**** Records for this task

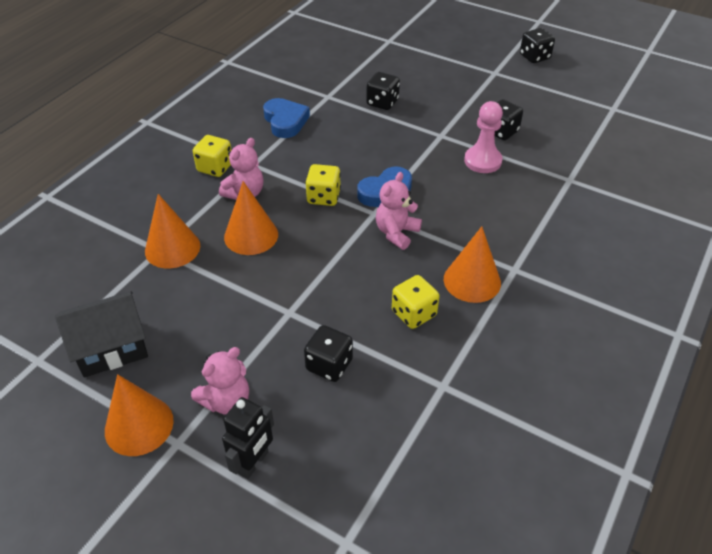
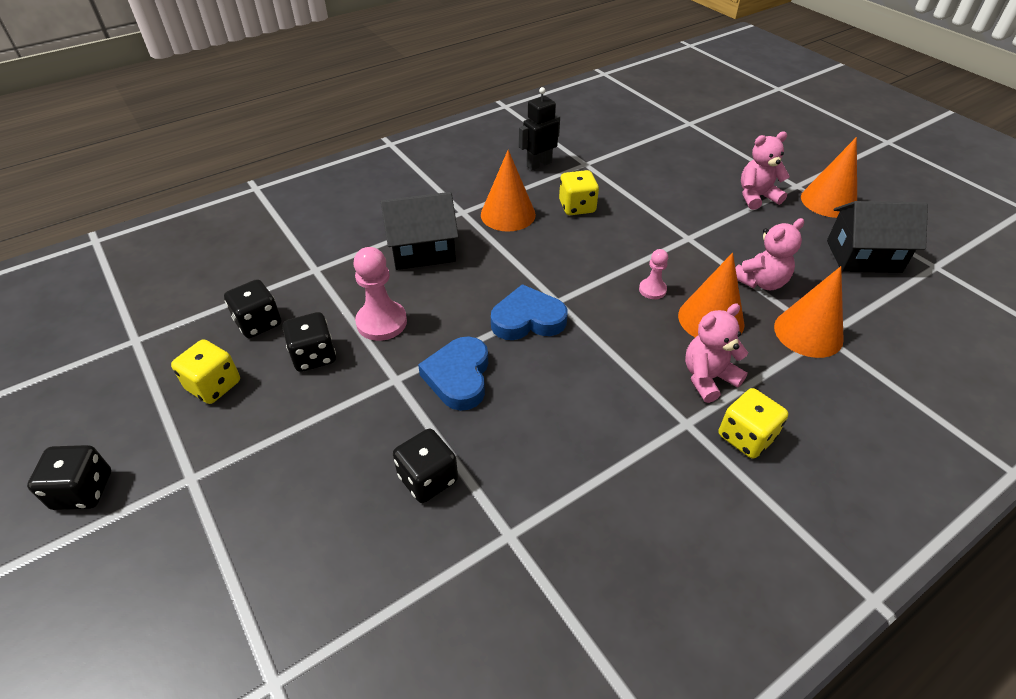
camera: 155 degrees left, 0 degrees up
black robot [222,397,274,479] -> black robot moved to [519,87,560,170]
blue heart [263,98,310,138] -> blue heart moved to [418,336,488,411]
black dice [304,325,353,382] -> black dice moved to [224,279,282,338]
yellow dice [305,164,341,206] -> yellow dice moved to [171,339,240,404]
pink teddy bear [376,172,422,250] -> pink teddy bear moved to [736,218,804,290]
none -> black house [381,192,459,270]
none -> pink pawn [639,249,668,299]

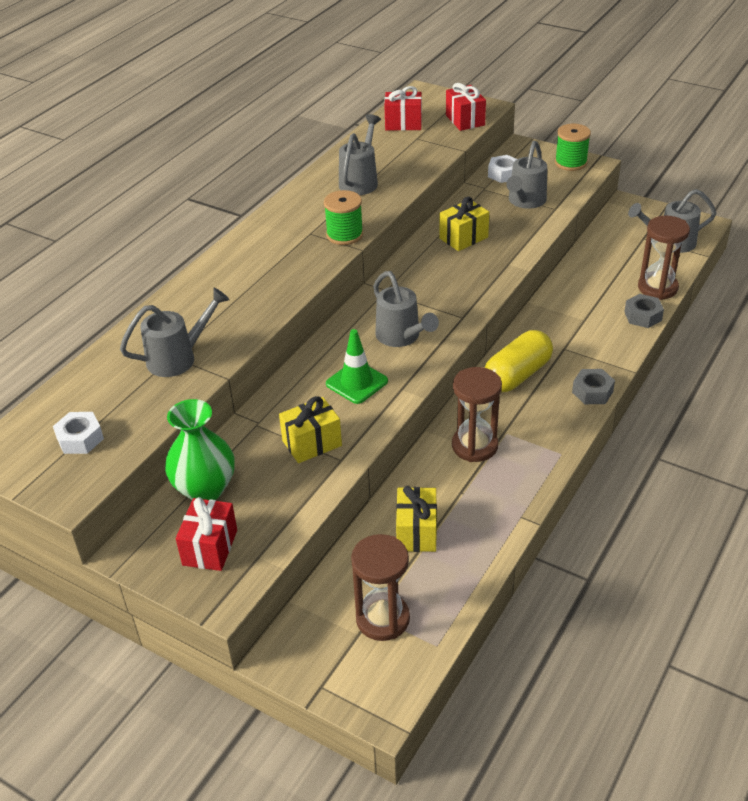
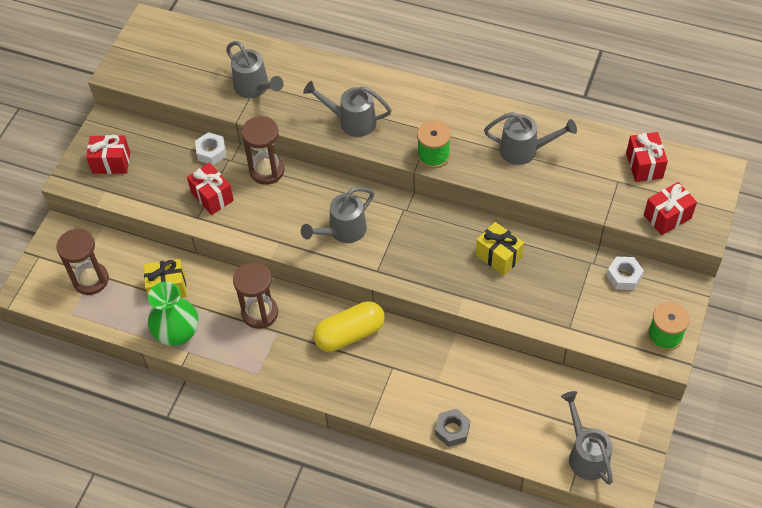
camera: 80 degrees right, 15 degrees up
white nut [53,412,104,454] -> white nut moved to [195,132,226,165]
green vase [165,399,235,500] -> green vase moved to [148,282,198,346]
yellow gift [279,396,342,463] -> red gift [187,163,234,215]
green traffic cone [326,329,388,404] -> none
yellow capsule [485,330,553,392] -> yellow capsule turned 60 degrees counterclockwise [313,301,385,352]
grey watering can [506,141,547,209] -> grey watering can moved to [303,81,392,137]
grey nut [572,369,615,404] -> none
brown hourglass [638,216,690,300] -> brown hourglass moved to [241,116,285,185]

********

### What the task requires
Return the entries unchanged, save for the pictures, which do not belong in the copy.

### Solution to this problem
camera: 155 degrees left, 0 degrees up
black robot [222,397,274,479] -> black robot moved to [519,87,560,170]
blue heart [263,98,310,138] -> blue heart moved to [418,336,488,411]
black dice [304,325,353,382] -> black dice moved to [224,279,282,338]
yellow dice [305,164,341,206] -> yellow dice moved to [171,339,240,404]
pink teddy bear [376,172,422,250] -> pink teddy bear moved to [736,218,804,290]
none -> black house [381,192,459,270]
none -> pink pawn [639,249,668,299]

camera: 80 degrees right, 15 degrees up
white nut [53,412,104,454] -> white nut moved to [195,132,226,165]
green vase [165,399,235,500] -> green vase moved to [148,282,198,346]
yellow gift [279,396,342,463] -> red gift [187,163,234,215]
green traffic cone [326,329,388,404] -> none
yellow capsule [485,330,553,392] -> yellow capsule turned 60 degrees counterclockwise [313,301,385,352]
grey watering can [506,141,547,209] -> grey watering can moved to [303,81,392,137]
grey nut [572,369,615,404] -> none
brown hourglass [638,216,690,300] -> brown hourglass moved to [241,116,285,185]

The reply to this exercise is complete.